BEGIN MATERIAL FOR THE TASK

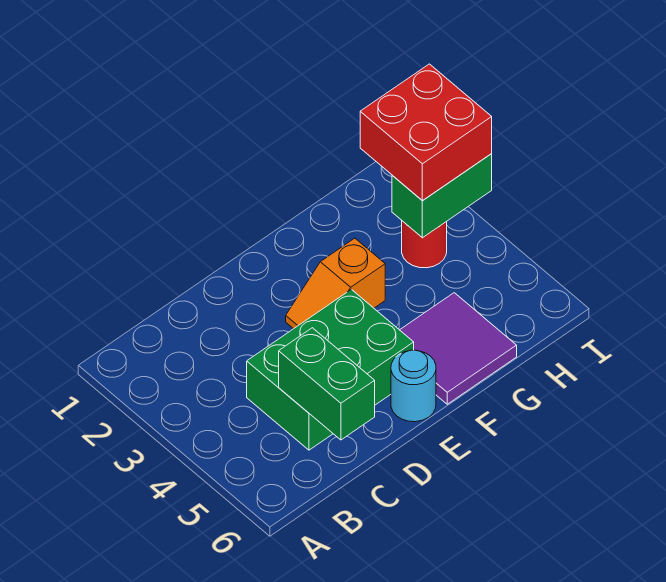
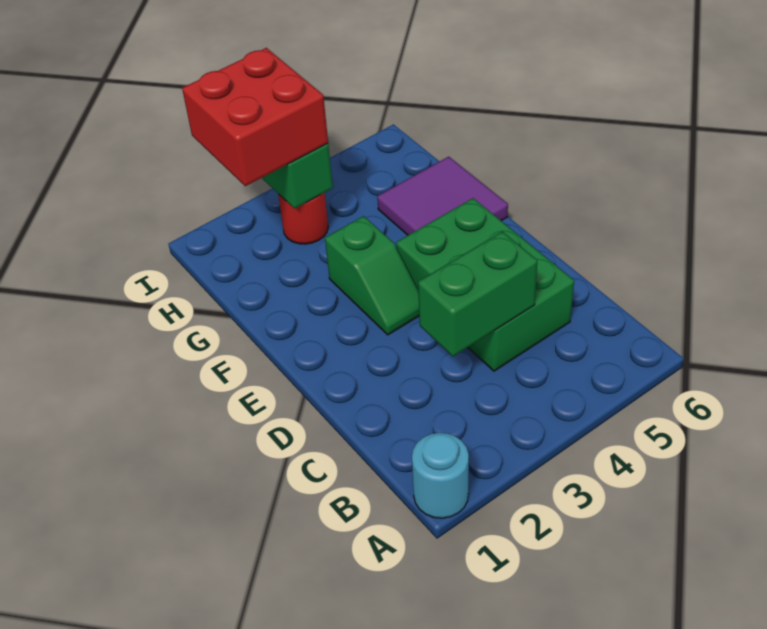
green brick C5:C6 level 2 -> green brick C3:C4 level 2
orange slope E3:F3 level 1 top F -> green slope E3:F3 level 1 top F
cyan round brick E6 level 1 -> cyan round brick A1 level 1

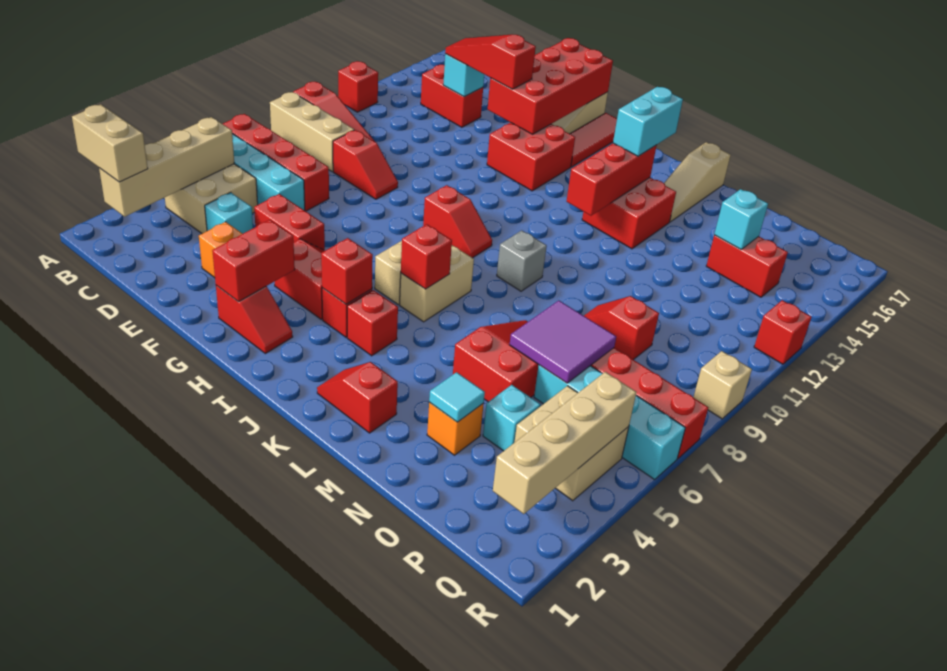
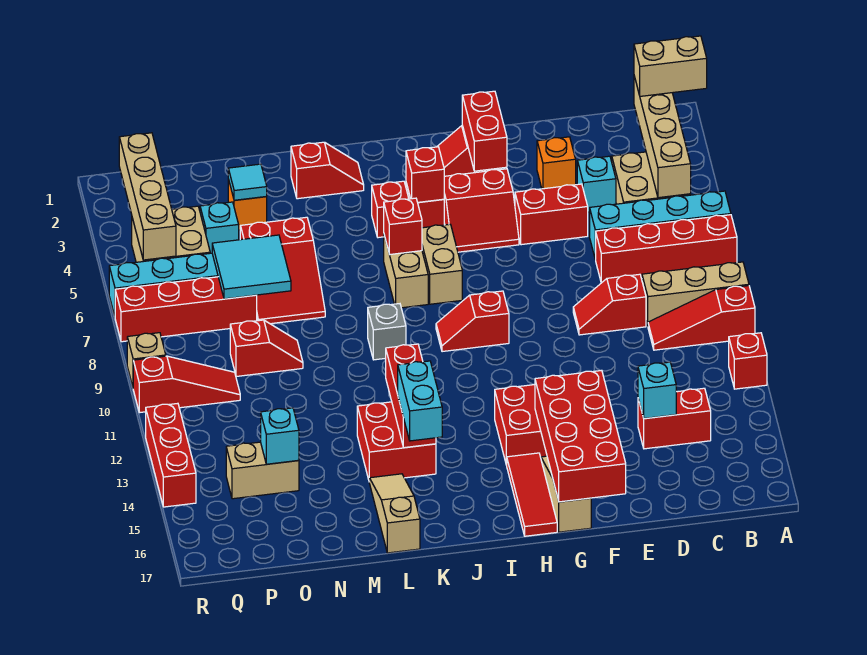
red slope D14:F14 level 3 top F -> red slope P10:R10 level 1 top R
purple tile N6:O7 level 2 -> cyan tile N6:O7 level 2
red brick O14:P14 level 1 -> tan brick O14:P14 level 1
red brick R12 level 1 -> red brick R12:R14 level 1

END MATERIAL FOR THE TASK

Extract every line above containing the word "cyan".

### COMPLETED EXERCISE
cyan round brick E6 level 1 -> cyan round brick A1 level 1
purple tile N6:O7 level 2 -> cyan tile N6:O7 level 2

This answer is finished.